Task to complete: The copy must match the data word for word and contain no pictures.

Supplied material:
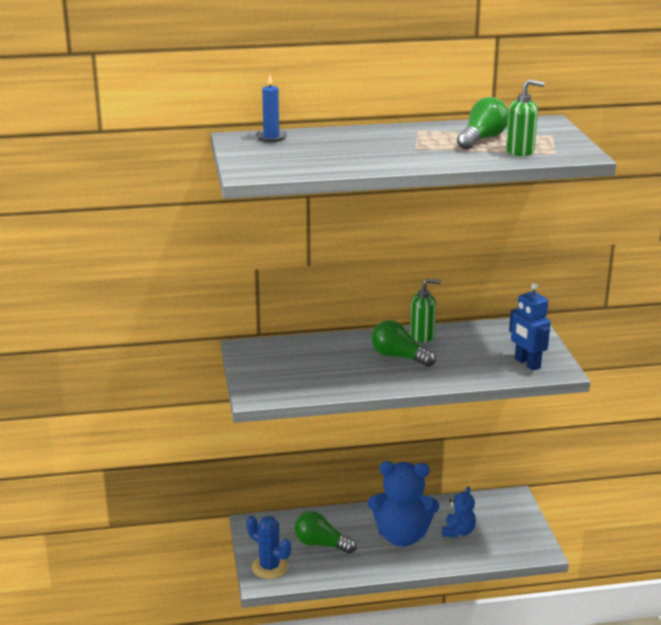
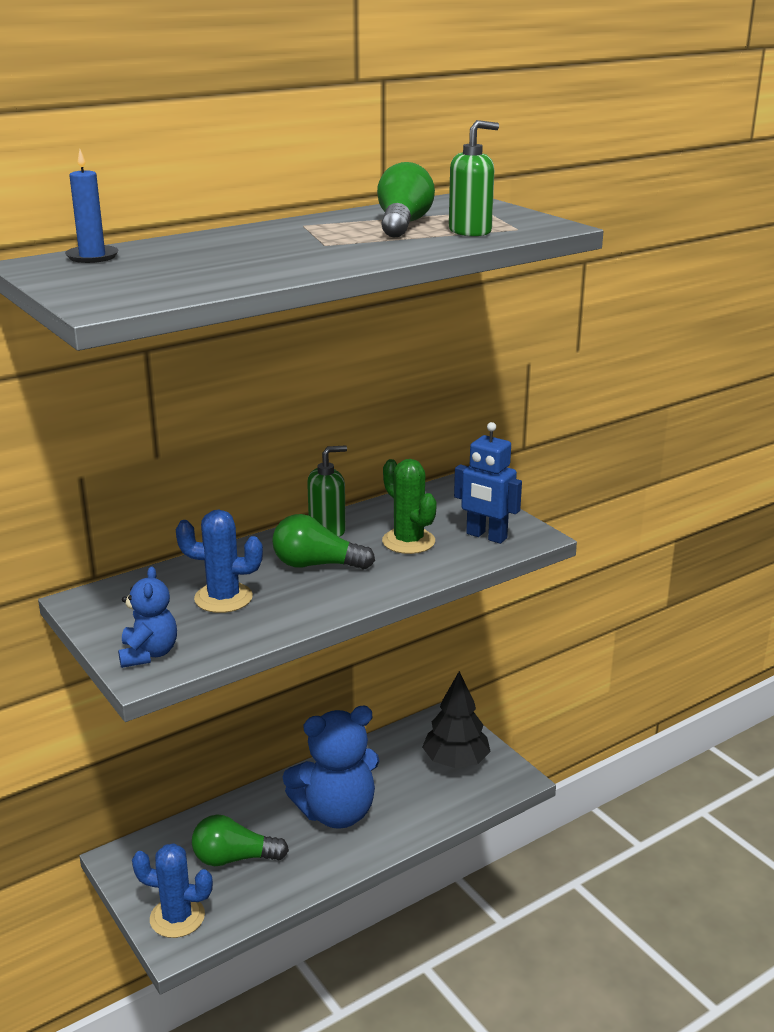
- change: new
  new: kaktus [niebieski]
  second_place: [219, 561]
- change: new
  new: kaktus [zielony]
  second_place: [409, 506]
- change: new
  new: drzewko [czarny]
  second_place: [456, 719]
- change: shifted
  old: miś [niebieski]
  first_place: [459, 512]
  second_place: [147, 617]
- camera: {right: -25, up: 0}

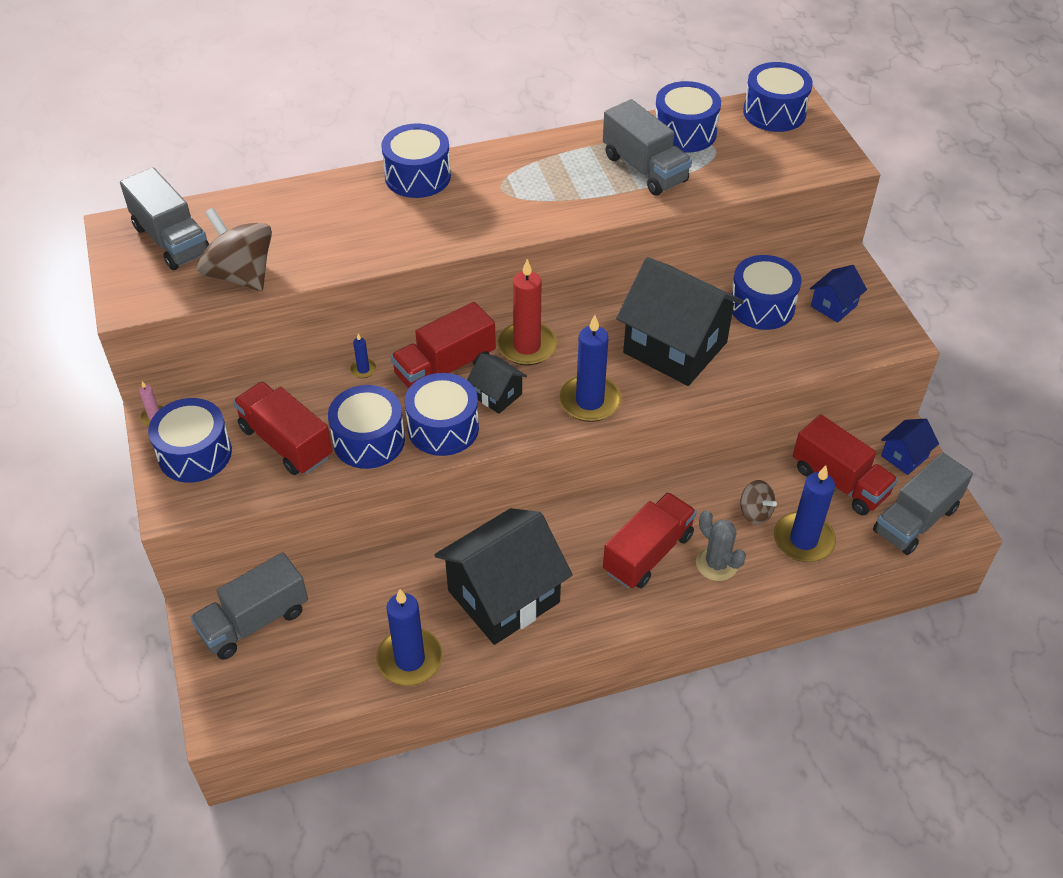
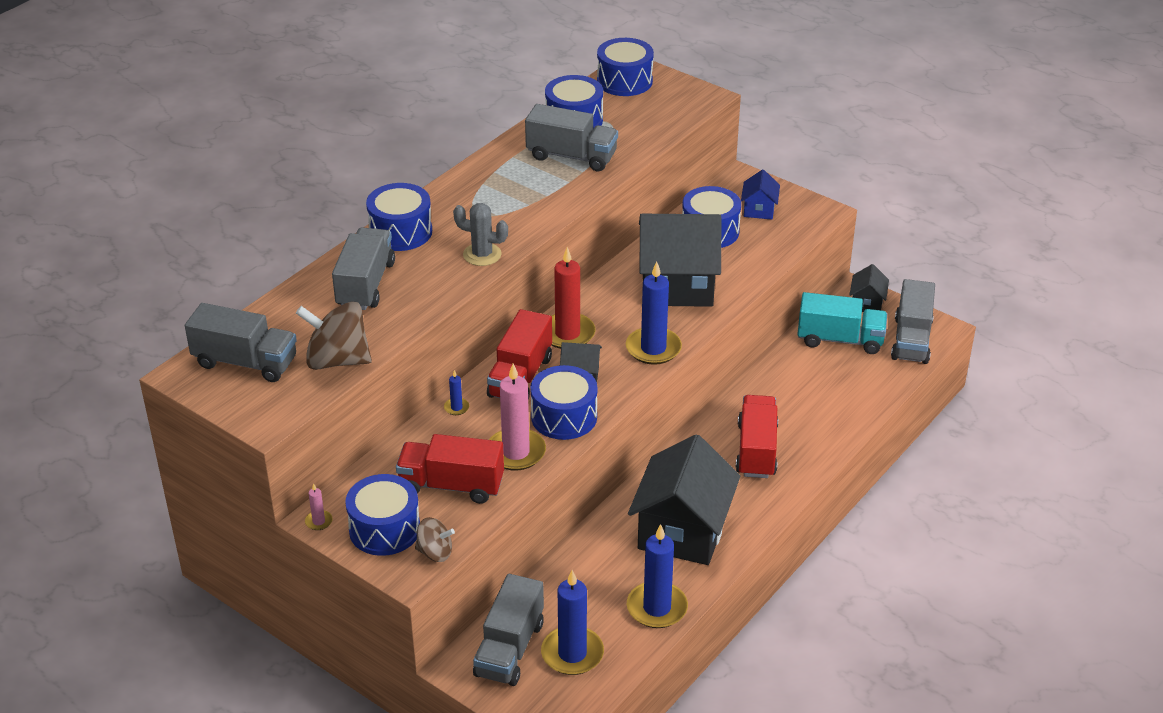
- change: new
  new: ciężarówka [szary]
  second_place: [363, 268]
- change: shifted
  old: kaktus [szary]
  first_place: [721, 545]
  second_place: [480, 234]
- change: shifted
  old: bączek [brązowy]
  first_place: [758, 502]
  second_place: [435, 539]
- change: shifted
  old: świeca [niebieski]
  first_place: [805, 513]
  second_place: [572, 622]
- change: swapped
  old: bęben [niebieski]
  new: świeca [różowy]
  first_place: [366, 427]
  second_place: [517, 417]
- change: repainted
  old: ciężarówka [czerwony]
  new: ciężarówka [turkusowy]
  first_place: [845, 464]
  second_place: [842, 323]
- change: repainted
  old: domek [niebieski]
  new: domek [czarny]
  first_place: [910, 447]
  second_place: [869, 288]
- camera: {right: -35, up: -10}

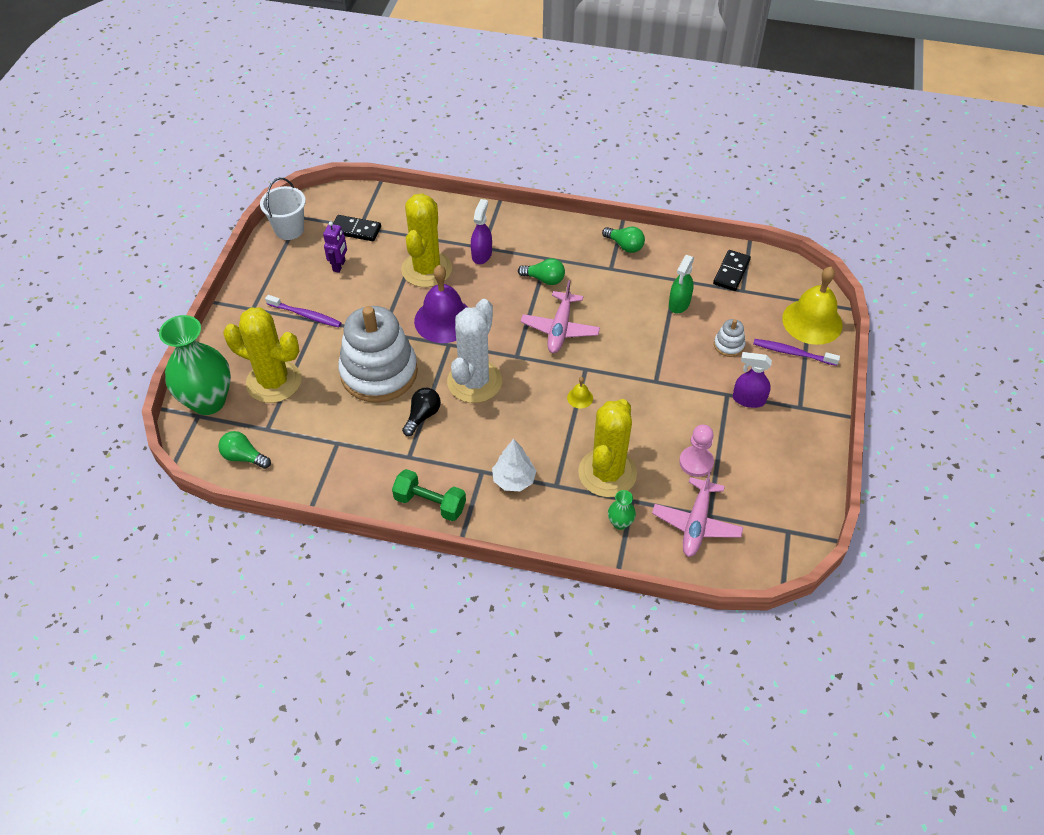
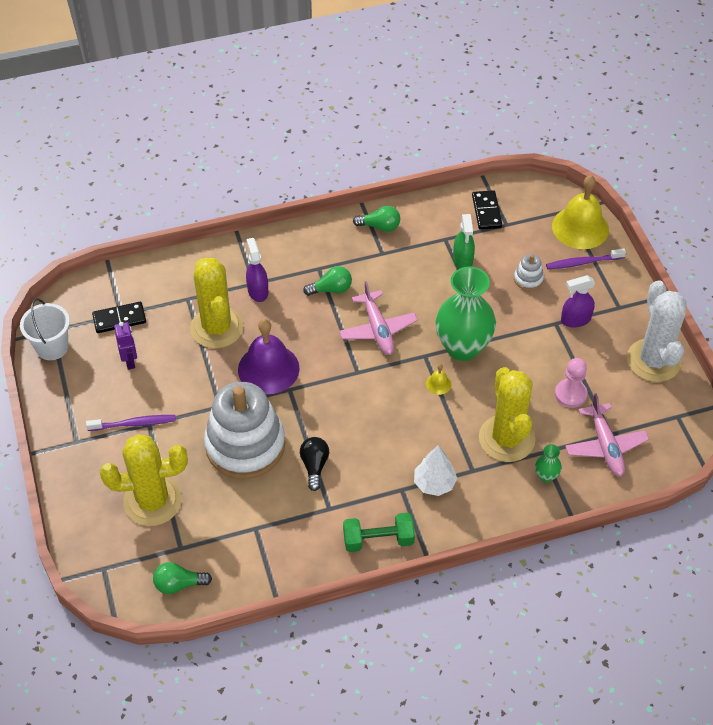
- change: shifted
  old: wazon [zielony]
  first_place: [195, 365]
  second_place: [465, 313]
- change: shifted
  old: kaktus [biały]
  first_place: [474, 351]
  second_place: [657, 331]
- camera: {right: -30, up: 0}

Response box:
- change: new
  new: kaktus [niebieski]
  second_place: [219, 561]
- change: new
  new: kaktus [zielony]
  second_place: [409, 506]
- change: new
  new: drzewko [czarny]
  second_place: [456, 719]
- change: shifted
  old: miś [niebieski]
  first_place: [459, 512]
  second_place: [147, 617]
- camera: {right: -25, up: 0}

- change: new
  new: ciężarówka [szary]
  second_place: [363, 268]
- change: shifted
  old: kaktus [szary]
  first_place: [721, 545]
  second_place: [480, 234]
- change: shifted
  old: bączek [brązowy]
  first_place: [758, 502]
  second_place: [435, 539]
- change: shifted
  old: świeca [niebieski]
  first_place: [805, 513]
  second_place: [572, 622]
- change: swapped
  old: bęben [niebieski]
  new: świeca [różowy]
  first_place: [366, 427]
  second_place: [517, 417]
- change: repainted
  old: ciężarówka [czerwony]
  new: ciężarówka [turkusowy]
  first_place: [845, 464]
  second_place: [842, 323]
- change: repainted
  old: domek [niebieski]
  new: domek [czarny]
  first_place: [910, 447]
  second_place: [869, 288]
- camera: {right: -35, up: -10}

- change: shifted
  old: wazon [zielony]
  first_place: [195, 365]
  second_place: [465, 313]
- change: shifted
  old: kaktus [biały]
  first_place: [474, 351]
  second_place: [657, 331]
- camera: {right: -30, up: 0}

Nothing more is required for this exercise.